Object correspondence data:
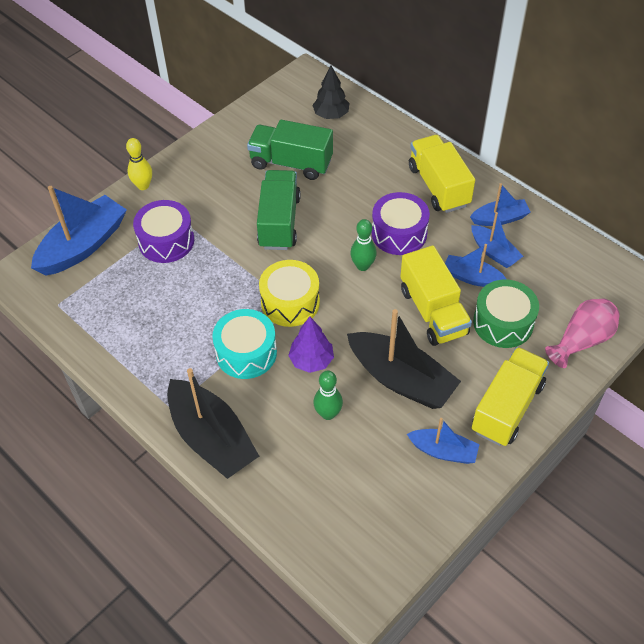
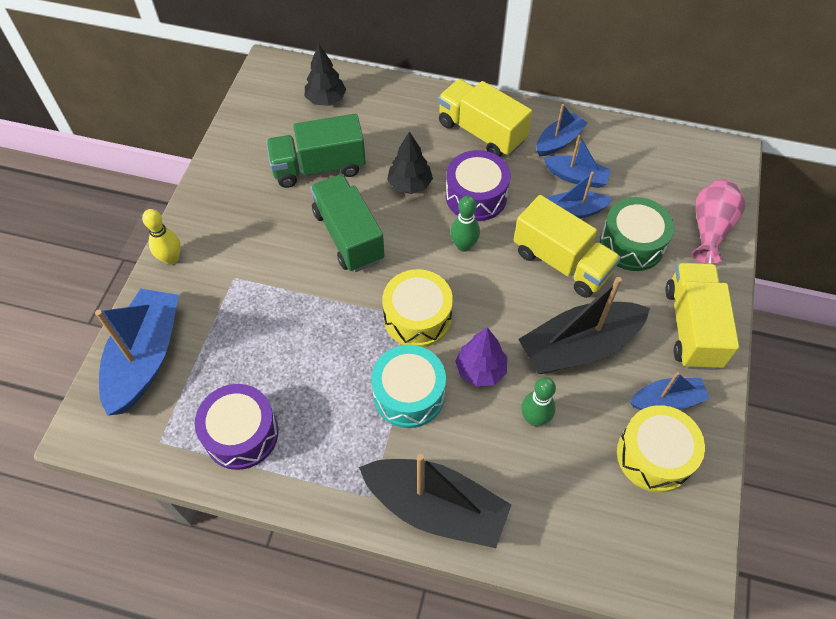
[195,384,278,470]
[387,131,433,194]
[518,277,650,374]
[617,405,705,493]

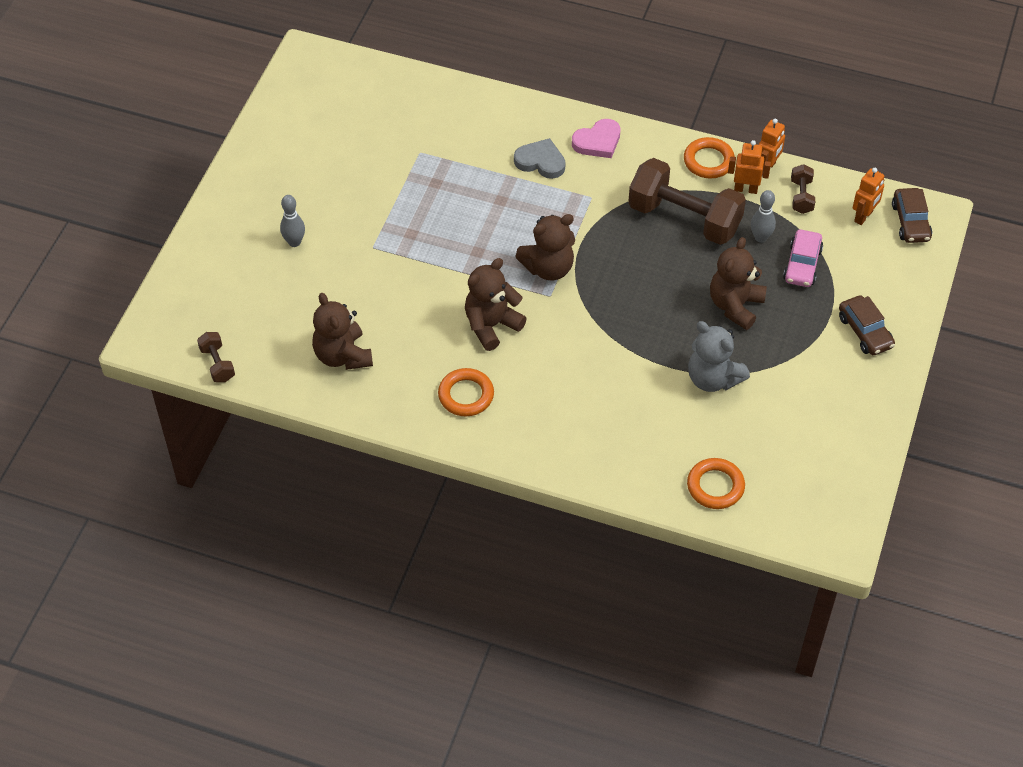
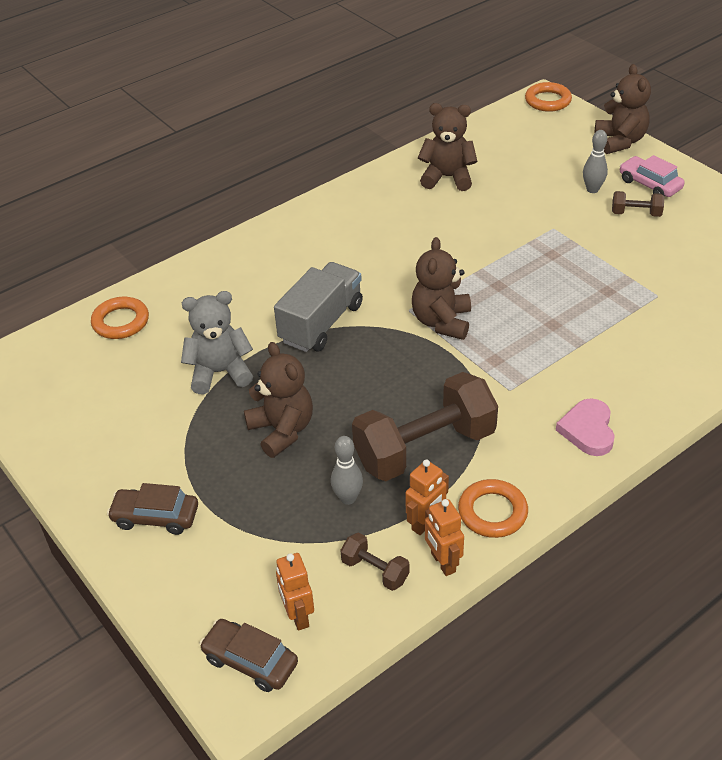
[274,262,363,352]
[525,82,572,112]
[595,64,651,154]
[612,191,664,217]
[619,155,685,197]
[514,138,566,179] (first image)

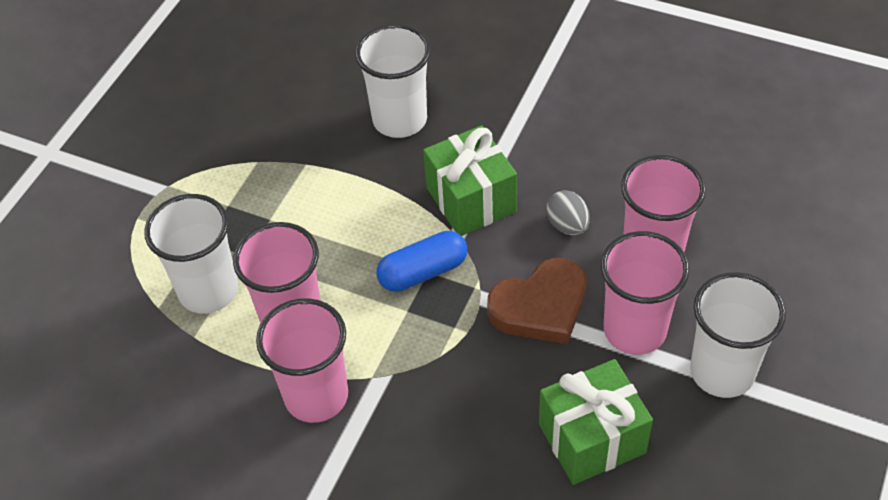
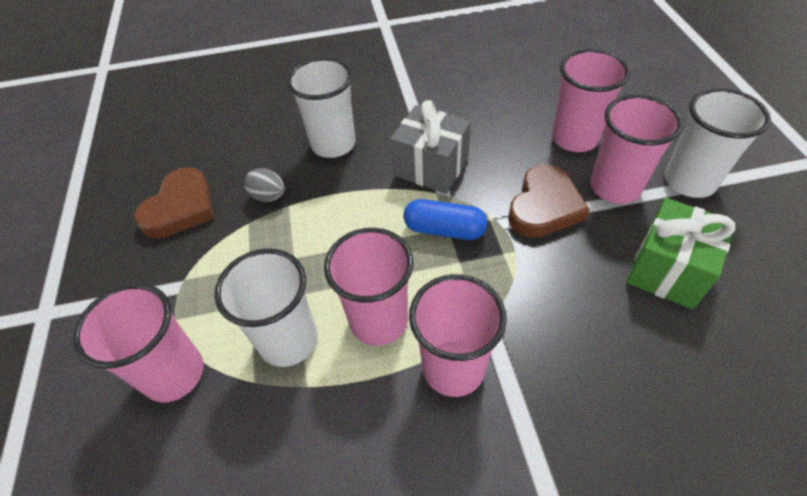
[73,283,204,403]
[134,167,214,239]
[244,168,285,202]
[390,100,471,194]
[403,199,487,240]

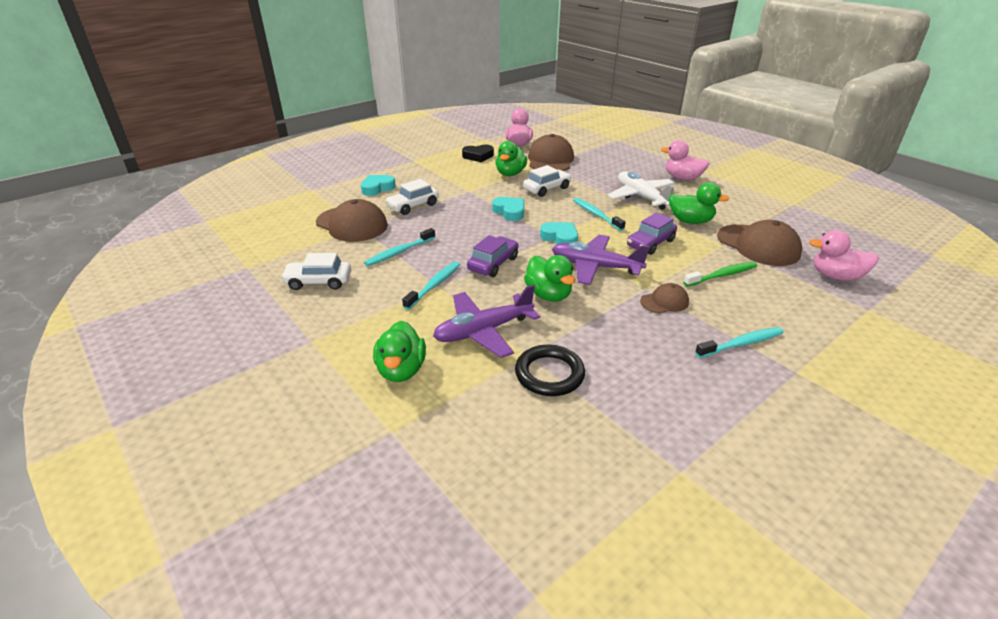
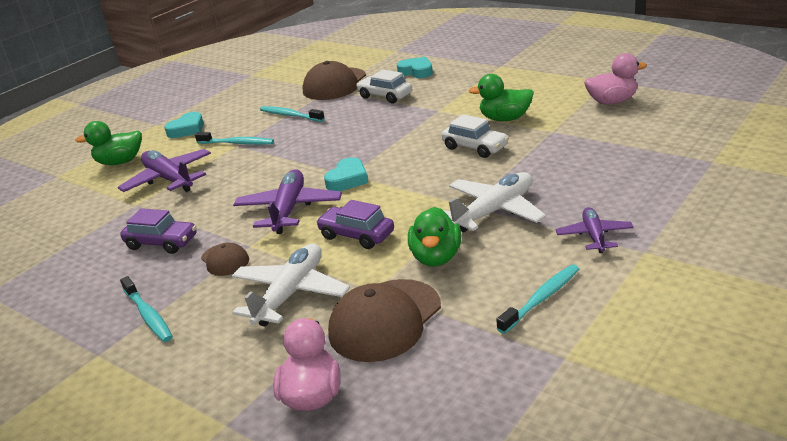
[120,208,197,254]
[164,112,204,138]
[232,243,350,326]
[496,265,579,334]
[556,207,633,253]
[281,253,351,290] (first image)
[462,145,494,162] (first image)
[515,345,585,396] (first image)
[524,255,575,302] (first image)
[528,134,574,171] (first image)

## Task prompt
Print the line containing "[496,265,579,334]" and every line after it to the end of the records above, exactly as written, and nothing else.

## Answer space
[496,265,579,334]
[556,207,633,253]
[281,253,351,290] (first image)
[462,145,494,162] (first image)
[515,345,585,396] (first image)
[524,255,575,302] (first image)
[528,134,574,171] (first image)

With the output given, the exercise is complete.